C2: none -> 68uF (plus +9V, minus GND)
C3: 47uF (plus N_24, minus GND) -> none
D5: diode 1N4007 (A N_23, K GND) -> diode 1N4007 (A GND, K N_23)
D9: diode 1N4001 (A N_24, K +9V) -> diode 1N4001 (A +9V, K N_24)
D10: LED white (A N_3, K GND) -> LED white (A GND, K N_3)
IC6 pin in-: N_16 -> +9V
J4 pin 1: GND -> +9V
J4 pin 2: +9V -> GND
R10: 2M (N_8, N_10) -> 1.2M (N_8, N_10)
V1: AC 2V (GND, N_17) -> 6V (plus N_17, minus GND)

--

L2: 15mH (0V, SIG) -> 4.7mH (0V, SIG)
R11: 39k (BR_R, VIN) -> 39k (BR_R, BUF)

==

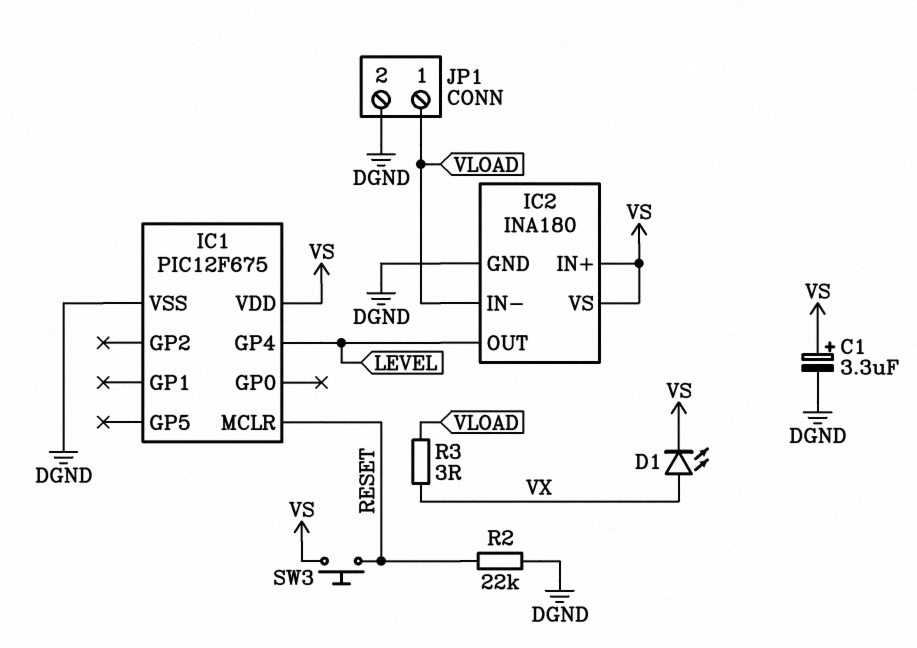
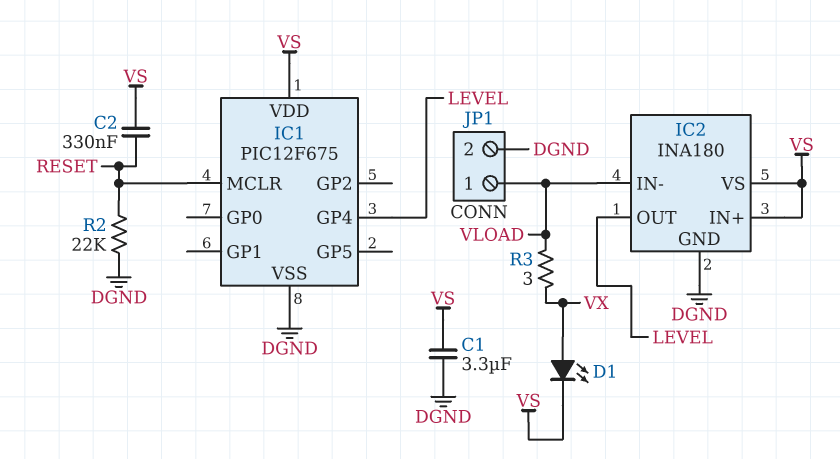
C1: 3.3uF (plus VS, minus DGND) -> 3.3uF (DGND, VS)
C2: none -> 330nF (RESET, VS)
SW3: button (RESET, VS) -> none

Work item:
Write the number of lines above that contain the string "diode", and nothing besides.

Answer section:
2